▶ _WHAT TO DO_: Reproduce each record below in full, word for word, without images.

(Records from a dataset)

● ● ● ● ●

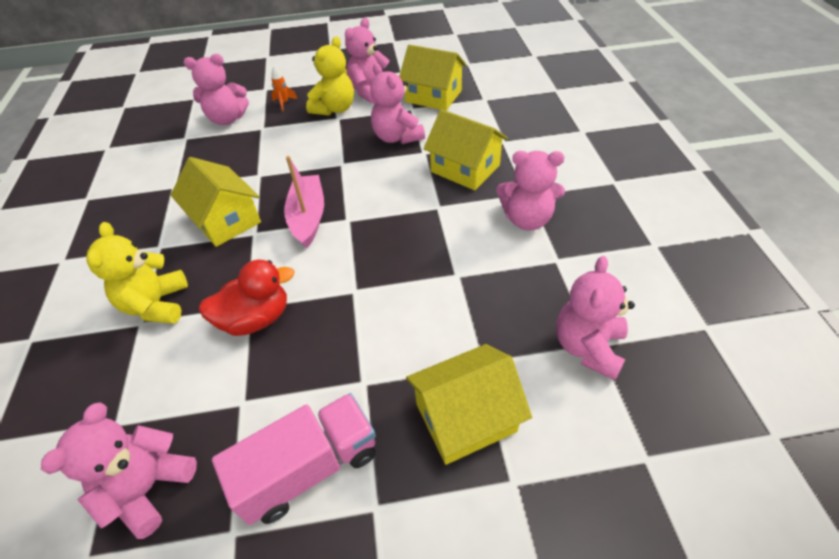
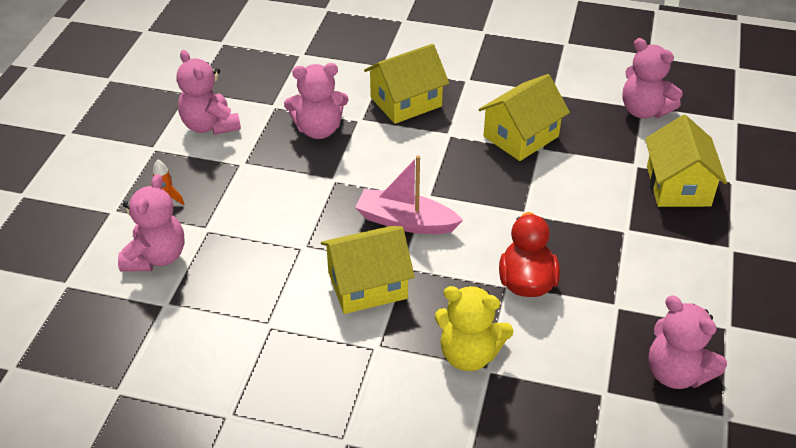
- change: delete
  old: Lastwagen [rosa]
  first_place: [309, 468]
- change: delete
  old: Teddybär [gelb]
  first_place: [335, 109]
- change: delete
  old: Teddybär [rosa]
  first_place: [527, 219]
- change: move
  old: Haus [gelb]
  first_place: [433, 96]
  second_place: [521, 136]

● ● ● ● ●

▶ _OUTPUT_:
- change: delete
  old: Lastwagen [rosa]
  first_place: [309, 468]
- change: delete
  old: Teddybär [gelb]
  first_place: [335, 109]
- change: delete
  old: Teddybär [rosa]
  first_place: [527, 219]
- change: move
  old: Haus [gelb]
  first_place: [433, 96]
  second_place: [521, 136]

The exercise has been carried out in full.